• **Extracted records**

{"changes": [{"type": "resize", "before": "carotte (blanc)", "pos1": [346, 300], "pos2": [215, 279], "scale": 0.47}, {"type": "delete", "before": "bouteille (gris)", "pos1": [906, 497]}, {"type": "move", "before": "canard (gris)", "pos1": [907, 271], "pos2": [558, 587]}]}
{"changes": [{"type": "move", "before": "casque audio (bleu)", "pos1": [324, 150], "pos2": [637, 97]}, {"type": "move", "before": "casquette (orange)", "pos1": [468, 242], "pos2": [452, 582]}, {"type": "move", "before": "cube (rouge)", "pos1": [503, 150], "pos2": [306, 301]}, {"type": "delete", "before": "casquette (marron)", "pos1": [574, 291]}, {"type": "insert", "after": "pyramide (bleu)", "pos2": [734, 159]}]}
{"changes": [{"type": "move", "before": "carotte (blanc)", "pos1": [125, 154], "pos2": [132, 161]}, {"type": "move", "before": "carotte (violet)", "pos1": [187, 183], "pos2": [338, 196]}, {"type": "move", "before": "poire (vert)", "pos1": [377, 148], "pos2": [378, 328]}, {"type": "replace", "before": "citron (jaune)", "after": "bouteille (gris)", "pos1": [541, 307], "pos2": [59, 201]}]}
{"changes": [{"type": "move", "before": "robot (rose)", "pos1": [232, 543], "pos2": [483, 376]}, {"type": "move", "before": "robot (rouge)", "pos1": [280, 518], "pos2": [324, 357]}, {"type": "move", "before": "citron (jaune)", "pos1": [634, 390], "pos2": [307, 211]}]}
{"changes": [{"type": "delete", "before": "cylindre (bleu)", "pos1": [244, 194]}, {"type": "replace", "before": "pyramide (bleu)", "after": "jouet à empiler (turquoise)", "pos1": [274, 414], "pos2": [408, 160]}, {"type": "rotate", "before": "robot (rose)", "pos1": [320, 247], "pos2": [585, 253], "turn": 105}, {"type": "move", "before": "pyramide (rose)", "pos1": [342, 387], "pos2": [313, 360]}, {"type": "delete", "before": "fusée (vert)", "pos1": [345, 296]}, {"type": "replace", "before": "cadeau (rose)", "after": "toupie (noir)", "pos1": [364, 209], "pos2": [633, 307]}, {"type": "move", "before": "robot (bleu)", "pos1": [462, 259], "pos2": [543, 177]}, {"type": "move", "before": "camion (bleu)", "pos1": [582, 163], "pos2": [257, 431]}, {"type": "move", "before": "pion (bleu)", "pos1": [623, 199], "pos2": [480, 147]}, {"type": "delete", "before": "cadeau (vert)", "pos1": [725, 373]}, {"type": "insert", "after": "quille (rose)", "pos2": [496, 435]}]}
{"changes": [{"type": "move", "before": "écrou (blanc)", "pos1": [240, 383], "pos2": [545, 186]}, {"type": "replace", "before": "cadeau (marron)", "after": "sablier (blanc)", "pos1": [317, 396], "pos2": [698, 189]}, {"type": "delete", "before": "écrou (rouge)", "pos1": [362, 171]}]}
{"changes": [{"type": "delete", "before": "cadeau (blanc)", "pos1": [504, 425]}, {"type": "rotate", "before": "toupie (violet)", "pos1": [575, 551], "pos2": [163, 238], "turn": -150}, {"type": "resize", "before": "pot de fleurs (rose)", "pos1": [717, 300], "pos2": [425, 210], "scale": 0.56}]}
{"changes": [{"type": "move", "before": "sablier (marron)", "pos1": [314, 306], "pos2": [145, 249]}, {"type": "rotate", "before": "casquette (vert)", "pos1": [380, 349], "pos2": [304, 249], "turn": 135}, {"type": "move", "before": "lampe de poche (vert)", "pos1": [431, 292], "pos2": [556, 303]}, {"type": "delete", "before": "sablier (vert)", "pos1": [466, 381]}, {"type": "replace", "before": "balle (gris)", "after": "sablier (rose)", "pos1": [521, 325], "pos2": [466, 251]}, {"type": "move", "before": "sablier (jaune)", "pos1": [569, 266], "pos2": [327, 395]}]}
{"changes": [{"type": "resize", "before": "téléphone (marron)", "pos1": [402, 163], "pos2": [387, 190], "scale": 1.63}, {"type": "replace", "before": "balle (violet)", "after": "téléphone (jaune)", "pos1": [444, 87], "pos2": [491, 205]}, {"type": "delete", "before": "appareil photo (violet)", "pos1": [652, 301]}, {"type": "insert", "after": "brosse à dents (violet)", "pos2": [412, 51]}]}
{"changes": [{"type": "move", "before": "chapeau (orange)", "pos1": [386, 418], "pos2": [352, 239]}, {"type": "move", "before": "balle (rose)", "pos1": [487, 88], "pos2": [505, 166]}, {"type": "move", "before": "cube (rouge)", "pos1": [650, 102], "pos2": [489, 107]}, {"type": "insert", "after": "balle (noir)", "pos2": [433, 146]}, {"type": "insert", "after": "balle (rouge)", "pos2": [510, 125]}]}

• **TASK DESCRIPTION**
Your reply should hold all the entries, each repeated without a single change.

• **EXERCISE OUTPUT**
{"changes": [{"type": "resize", "before": "carotte (blanc)", "pos1": [346, 300], "pos2": [215, 279], "scale": 0.47}, {"type": "delete", "before": "bouteille (gris)", "pos1": [906, 497]}, {"type": "move", "before": "canard (gris)", "pos1": [907, 271], "pos2": [558, 587]}]}
{"changes": [{"type": "move", "before": "casque audio (bleu)", "pos1": [324, 150], "pos2": [637, 97]}, {"type": "move", "before": "casquette (orange)", "pos1": [468, 242], "pos2": [452, 582]}, {"type": "move", "before": "cube (rouge)", "pos1": [503, 150], "pos2": [306, 301]}, {"type": "delete", "before": "casquette (marron)", "pos1": [574, 291]}, {"type": "insert", "after": "pyramide (bleu)", "pos2": [734, 159]}]}
{"changes": [{"type": "move", "before": "carotte (blanc)", "pos1": [125, 154], "pos2": [132, 161]}, {"type": "move", "before": "carotte (violet)", "pos1": [187, 183], "pos2": [338, 196]}, {"type": "move", "before": "poire (vert)", "pos1": [377, 148], "pos2": [378, 328]}, {"type": "replace", "before": "citron (jaune)", "after": "bouteille (gris)", "pos1": [541, 307], "pos2": [59, 201]}]}
{"changes": [{"type": "move", "before": "robot (rose)", "pos1": [232, 543], "pos2": [483, 376]}, {"type": "move", "before": "robot (rouge)", "pos1": [280, 518], "pos2": [324, 357]}, {"type": "move", "before": "citron (jaune)", "pos1": [634, 390], "pos2": [307, 211]}]}
{"changes": [{"type": "delete", "before": "cylindre (bleu)", "pos1": [244, 194]}, {"type": "replace", "before": "pyramide (bleu)", "after": "jouet à empiler (turquoise)", "pos1": [274, 414], "pos2": [408, 160]}, {"type": "rotate", "before": "robot (rose)", "pos1": [320, 247], "pos2": [585, 253], "turn": 105}, {"type": "move", "before": "pyramide (rose)", "pos1": [342, 387], "pos2": [313, 360]}, {"type": "delete", "before": "fusée (vert)", "pos1": [345, 296]}, {"type": "replace", "before": "cadeau (rose)", "after": "toupie (noir)", "pos1": [364, 209], "pos2": [633, 307]}, {"type": "move", "before": "robot (bleu)", "pos1": [462, 259], "pos2": [543, 177]}, {"type": "move", "before": "camion (bleu)", "pos1": [582, 163], "pos2": [257, 431]}, {"type": "move", "before": "pion (bleu)", "pos1": [623, 199], "pos2": [480, 147]}, {"type": "delete", "before": "cadeau (vert)", "pos1": [725, 373]}, {"type": "insert", "after": "quille (rose)", "pos2": [496, 435]}]}
{"changes": [{"type": "move", "before": "écrou (blanc)", "pos1": [240, 383], "pos2": [545, 186]}, {"type": "replace", "before": "cadeau (marron)", "after": "sablier (blanc)", "pos1": [317, 396], "pos2": [698, 189]}, {"type": "delete", "before": "écrou (rouge)", "pos1": [362, 171]}]}
{"changes": [{"type": "delete", "before": "cadeau (blanc)", "pos1": [504, 425]}, {"type": "rotate", "before": "toupie (violet)", "pos1": [575, 551], "pos2": [163, 238], "turn": -150}, {"type": "resize", "before": "pot de fleurs (rose)", "pos1": [717, 300], "pos2": [425, 210], "scale": 0.56}]}
{"changes": [{"type": "move", "before": "sablier (marron)", "pos1": [314, 306], "pos2": [145, 249]}, {"type": "rotate", "before": "casquette (vert)", "pos1": [380, 349], "pos2": [304, 249], "turn": 135}, {"type": "move", "before": "lampe de poche (vert)", "pos1": [431, 292], "pos2": [556, 303]}, {"type": "delete", "before": "sablier (vert)", "pos1": [466, 381]}, {"type": "replace", "before": "balle (gris)", "after": "sablier (rose)", "pos1": [521, 325], "pos2": [466, 251]}, {"type": "move", "before": "sablier (jaune)", "pos1": [569, 266], "pos2": [327, 395]}]}
{"changes": [{"type": "resize", "before": "téléphone (marron)", "pos1": [402, 163], "pos2": [387, 190], "scale": 1.63}, {"type": "replace", "before": "balle (violet)", "after": "téléphone (jaune)", "pos1": [444, 87], "pos2": [491, 205]}, {"type": "delete", "before": "appareil photo (violet)", "pos1": [652, 301]}, {"type": "insert", "after": "brosse à dents (violet)", "pos2": [412, 51]}]}
{"changes": [{"type": "move", "before": "chapeau (orange)", "pos1": [386, 418], "pos2": [352, 239]}, {"type": "move", "before": "balle (rose)", "pos1": [487, 88], "pos2": [505, 166]}, {"type": "move", "before": "cube (rouge)", "pos1": [650, 102], "pos2": [489, 107]}, {"type": "insert", "after": "balle (noir)", "pos2": [433, 146]}, {"type": "insert", "after": "balle (rouge)", "pos2": [510, 125]}]}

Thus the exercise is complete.